Object change listings:

▶

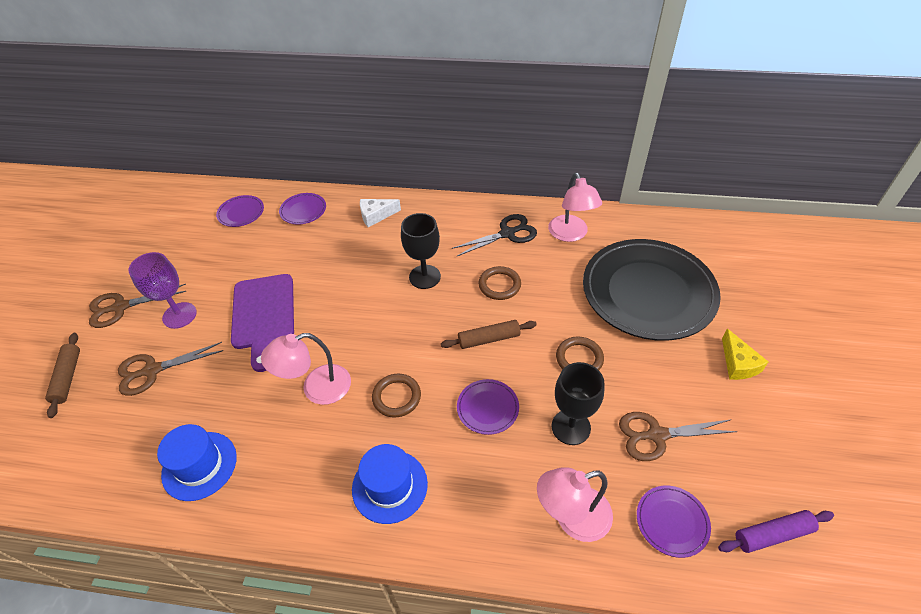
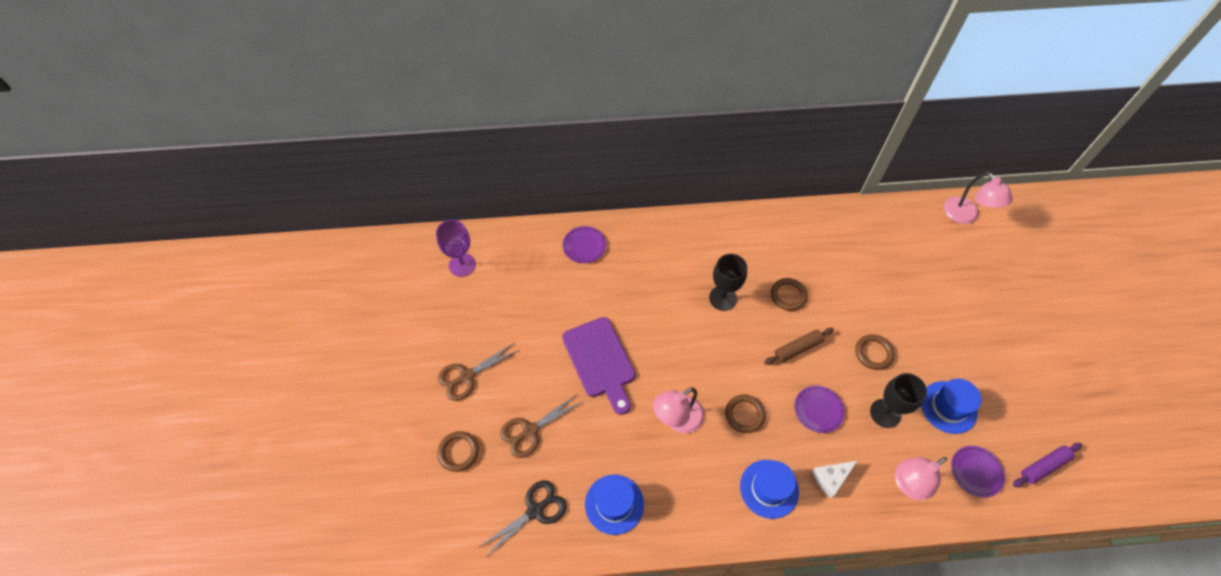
camera: 15 degrees left, 10 degrees up
(67, 377) = (458, 452): brown rolling pin -> brown ring
(179, 315) = (525, 374): purple goblet -> purple goblet (462, 265)
(241, 213) = (526, 258): purple plate -> none
(376, 215) = (654, 241): white cheese -> white cheese (831, 478)
(507, 234) = (776, 242): black scissors -> black scissors (535, 511)
(570, 234) = (830, 234): pink lamp -> pink lamp (965, 216)
(648, 292) = (908, 282): black plate -> none
(657, 435) = (948, 407): brown scissors -> blue hat
(738, 363) = (991, 335): yellow cheese -> none

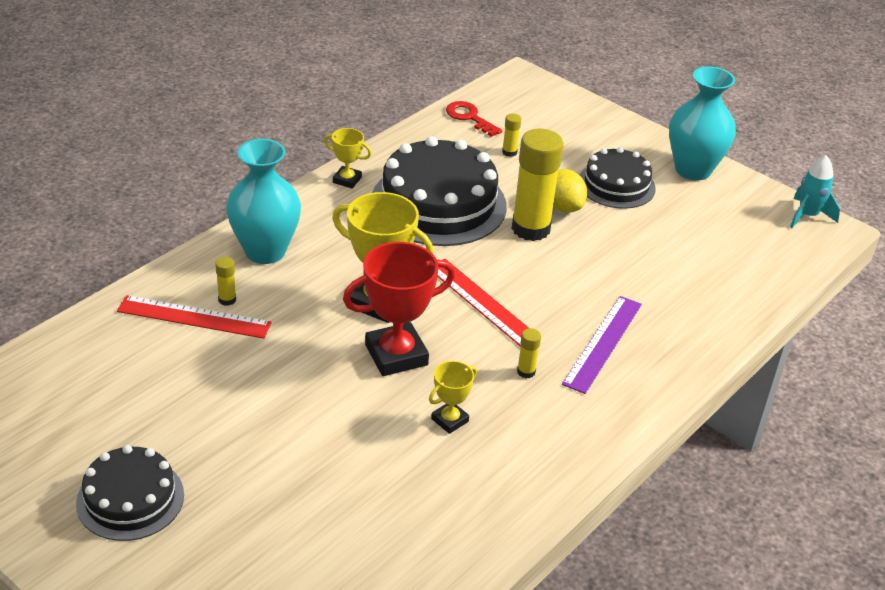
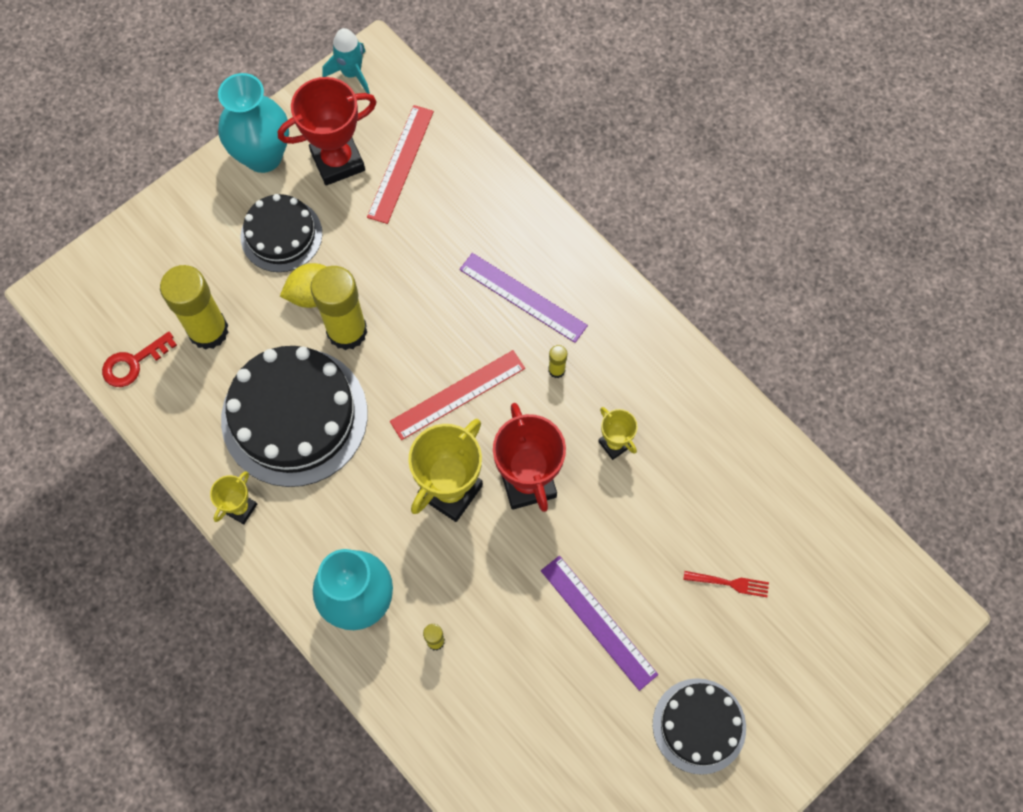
camera: 80 degrees left, 30 degrees up
(194, 317) = (460, 674): red ruler -> red ruler (400, 163)
(248, 413) = (598, 621): none -> purple ruler
(295, 523) = (729, 583): none -> red fork
(509, 152) = (208, 331): yellow glue stick -> yellow glue stick, size x2.40
(707, 213) = (337, 161): none -> red trophy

◀

§ **ABOUT THIS TASK**
Retype every entry exactly as written, but omit the pictures.

§ **ANSWER TO THE PROBLEM**
camera: 15 degrees left, 10 degrees up
(67, 377) = (458, 452): brown rolling pin -> brown ring
(179, 315) = (525, 374): purple goblet -> purple goblet (462, 265)
(241, 213) = (526, 258): purple plate -> none
(376, 215) = (654, 241): white cheese -> white cheese (831, 478)
(507, 234) = (776, 242): black scissors -> black scissors (535, 511)
(570, 234) = (830, 234): pink lamp -> pink lamp (965, 216)
(648, 292) = (908, 282): black plate -> none
(657, 435) = (948, 407): brown scissors -> blue hat
(738, 363) = (991, 335): yellow cheese -> none

camera: 80 degrees left, 30 degrees up
(194, 317) = (460, 674): red ruler -> red ruler (400, 163)
(248, 413) = (598, 621): none -> purple ruler
(295, 523) = (729, 583): none -> red fork
(509, 152) = (208, 331): yellow glue stick -> yellow glue stick, size x2.40
(707, 213) = (337, 161): none -> red trophy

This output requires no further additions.